DATASET ::
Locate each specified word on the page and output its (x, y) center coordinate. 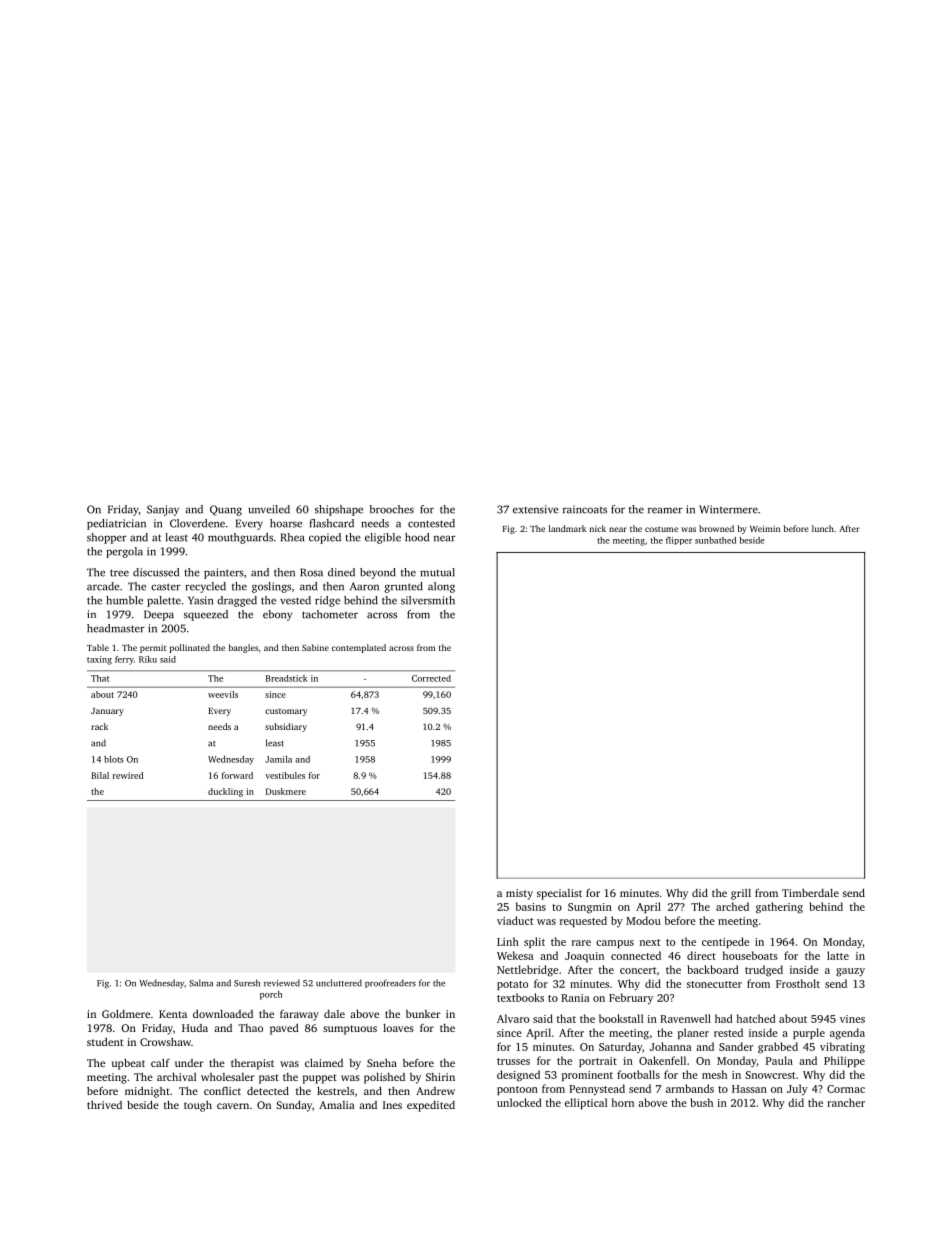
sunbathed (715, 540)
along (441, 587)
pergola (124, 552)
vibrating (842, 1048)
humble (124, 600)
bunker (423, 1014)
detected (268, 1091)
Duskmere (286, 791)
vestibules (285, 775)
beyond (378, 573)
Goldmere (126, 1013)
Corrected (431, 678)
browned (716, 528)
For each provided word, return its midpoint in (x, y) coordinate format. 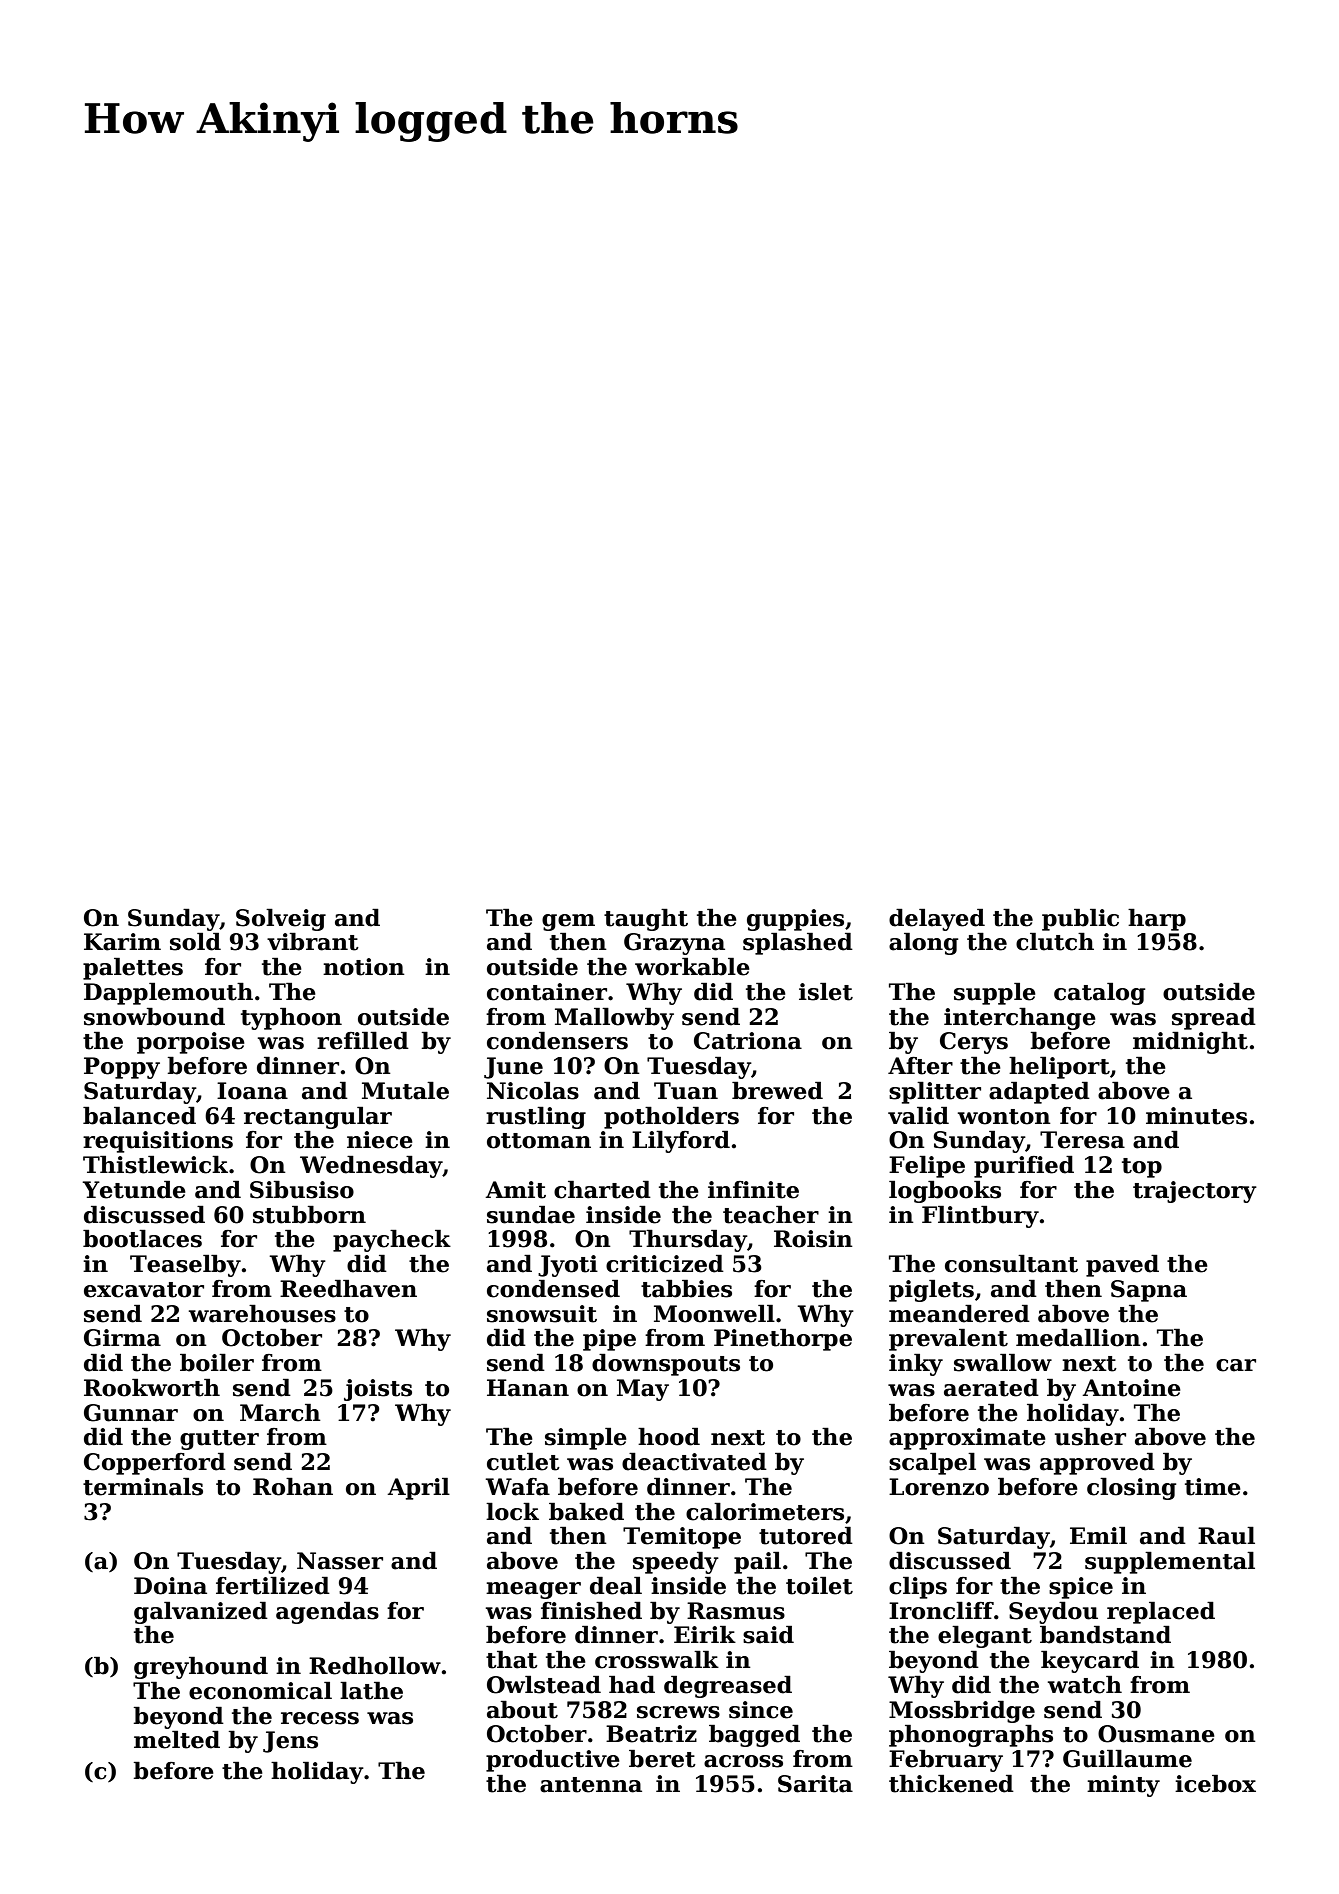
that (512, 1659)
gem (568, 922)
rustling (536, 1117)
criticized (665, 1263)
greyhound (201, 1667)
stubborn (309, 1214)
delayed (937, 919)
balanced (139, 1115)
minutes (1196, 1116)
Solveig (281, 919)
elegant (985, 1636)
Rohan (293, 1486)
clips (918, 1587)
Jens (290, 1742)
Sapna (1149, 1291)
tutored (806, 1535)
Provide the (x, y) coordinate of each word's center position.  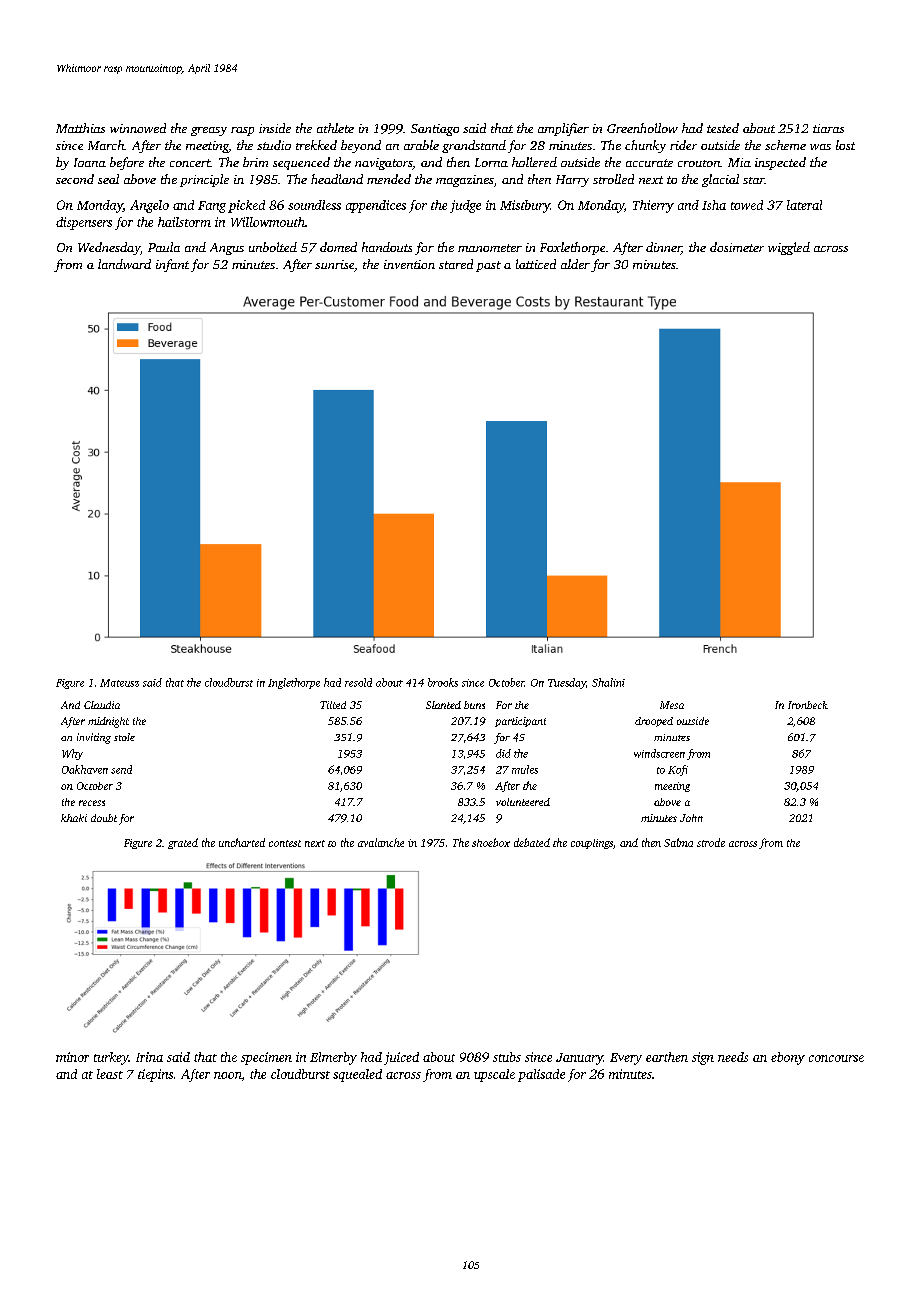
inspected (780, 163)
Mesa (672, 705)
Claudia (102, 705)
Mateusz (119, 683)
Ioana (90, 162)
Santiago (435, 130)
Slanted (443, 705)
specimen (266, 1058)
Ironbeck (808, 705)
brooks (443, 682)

WHAT TO PRODUCE :: Rescale every line of the listing above, reproducing each line, instructions included, with each coordinate in the answers multiplied by 0.75 and rounded to the nearest whole number (halves rounded up). Omit the picture markers from the output.

SOLUTION FOR THIS EXERCISE ::
Locate each specified word on the page and output its (x, y) center coordinate. 
sunbathed (536, 405)
along (331, 440)
pergola (93, 414)
vibrating (632, 786)
humble (93, 450)
bunker (317, 761)
detected (201, 818)
Duskmere (215, 593)
vestibules (214, 581)
beyond (284, 430)
Goldmere (95, 760)
Corrected (323, 509)
browned (537, 396)
For each provided word, return its midpoint in (x, y) coordinate format. 
that (384, 1244)
gem (426, 692)
rustling (402, 838)
criticized (499, 947)
greyhound (151, 1250)
stubborn (232, 911)
delayed (703, 689)
balanced (104, 836)
minutes (897, 837)
Solveig (211, 689)
elegant (739, 1227)
Rohan (220, 1115)
clips (689, 1190)
Jens (218, 1307)
Sapna (862, 968)
tutored (605, 1151)
Provide the (x, y) coordinate of each word's center position.  
inspected (585, 122)
Mesa (504, 529)
Claudia (77, 529)
Mateusz (89, 512)
Ioana (68, 122)
Santiago (326, 98)
Slanted (332, 529)
specimen (200, 794)
Ironbeck (606, 529)
brooks (332, 512)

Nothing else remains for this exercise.